*Assignment:* Quote the lines below from the one containing "L101: 22uH (+12V, n2) -> 22uH (n2, n4)" to the final line, both ends included; exclude the pictures.

(Extracted data entries)
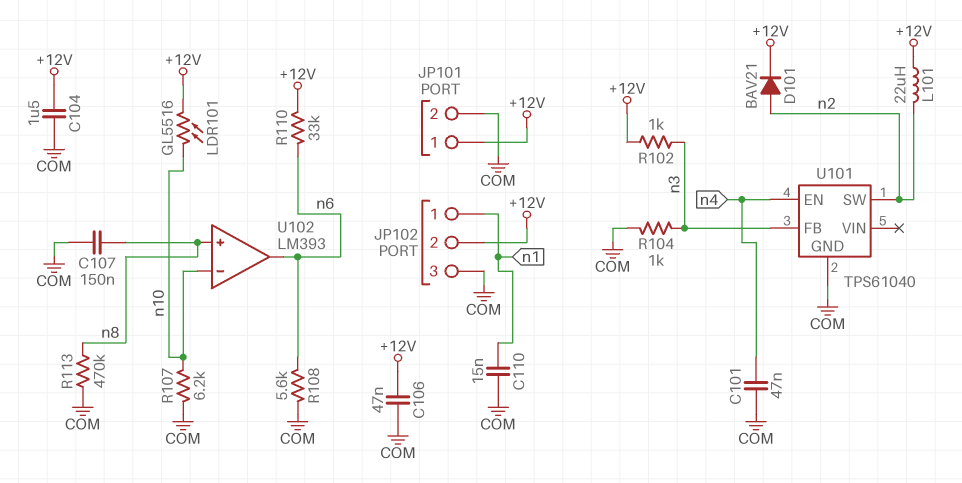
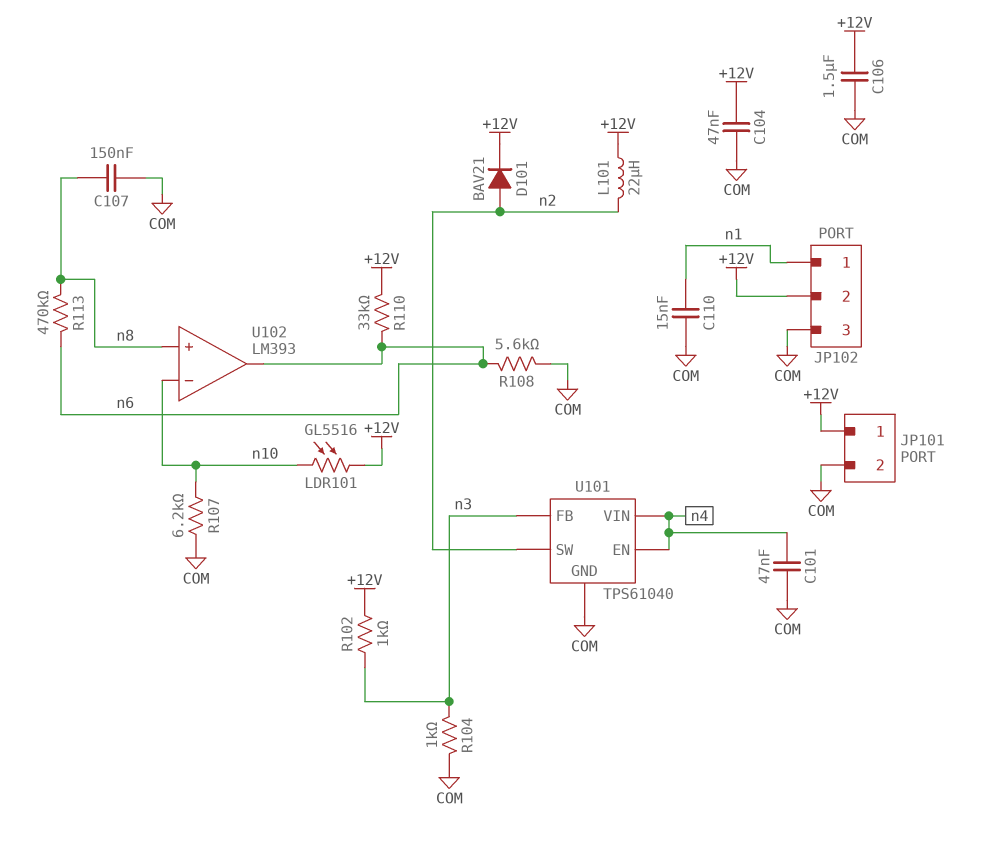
C104: 1.5uF (+12V, COM) -> 47nF (+12V, COM)
C106: 47nF (+12V, COM) -> 1.5uF (+12V, COM)
R113: 470k (COM, n8) -> 470k (n6, n8)
U101 pin VIN: none -> n4

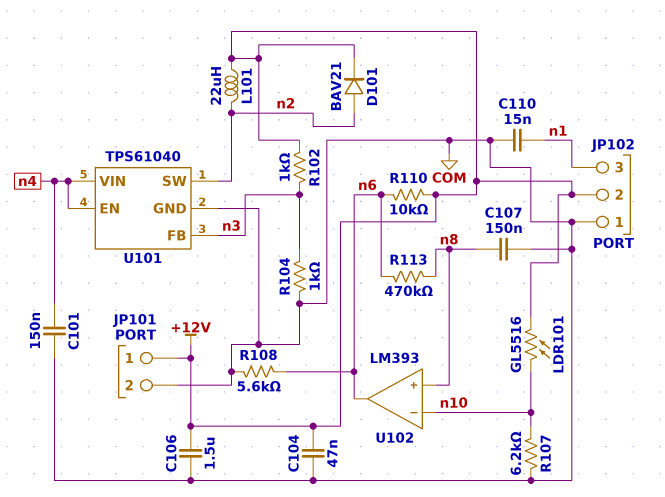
C101: 47nF (COM, n4) -> 150nF (COM, n4)
JP102 pin 1: n1 -> COM
JP102 pin 3: COM -> n1
R110: 33k (+12V, n6) -> 10k (+12V, n6)

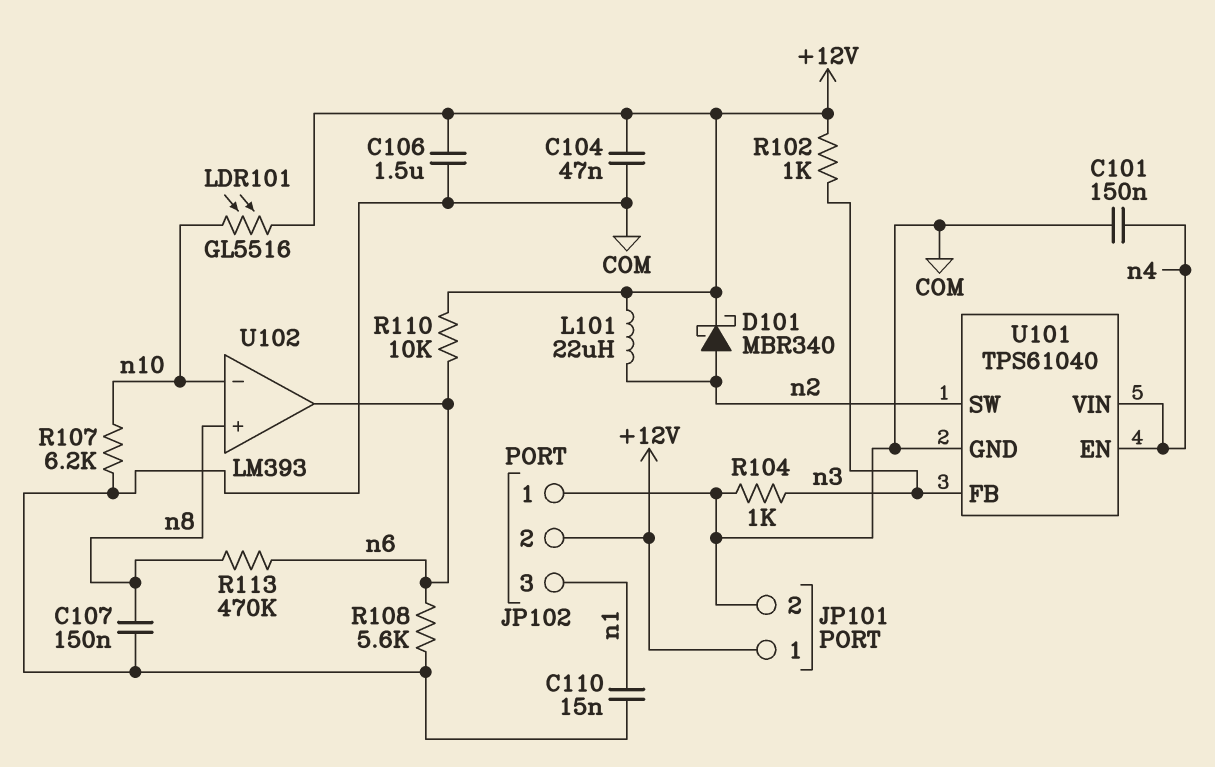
D101: diode BAV21 (A n2, K +12V) -> schottky MBR340 (A n2, K +12V)

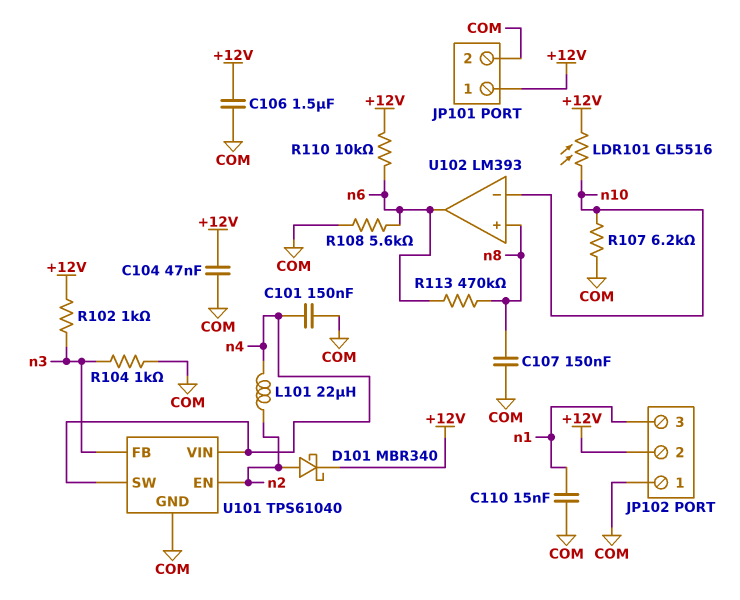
L101: 22uH (+12V, n2) -> 22uH (n2, n4)
U101 pin EN: n4 -> n2
U101 pin SW: n2 -> n4

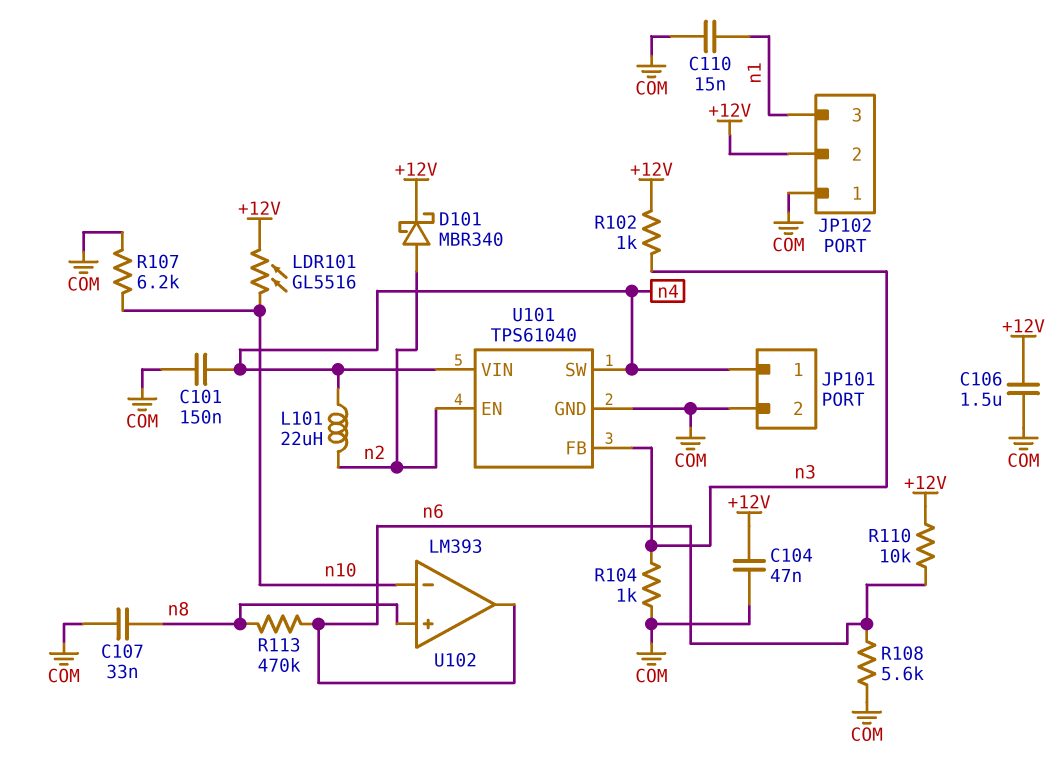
C107: 150nF (COM, n8) -> 33nF (COM, n8)
JP101 pin 1: +12V -> n4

*Answer box:*
L101: 22uH (+12V, n2) -> 22uH (n2, n4)
U101 pin EN: n4 -> n2
U101 pin SW: n2 -> n4

C107: 150nF (COM, n8) -> 33nF (COM, n8)
JP101 pin 1: +12V -> n4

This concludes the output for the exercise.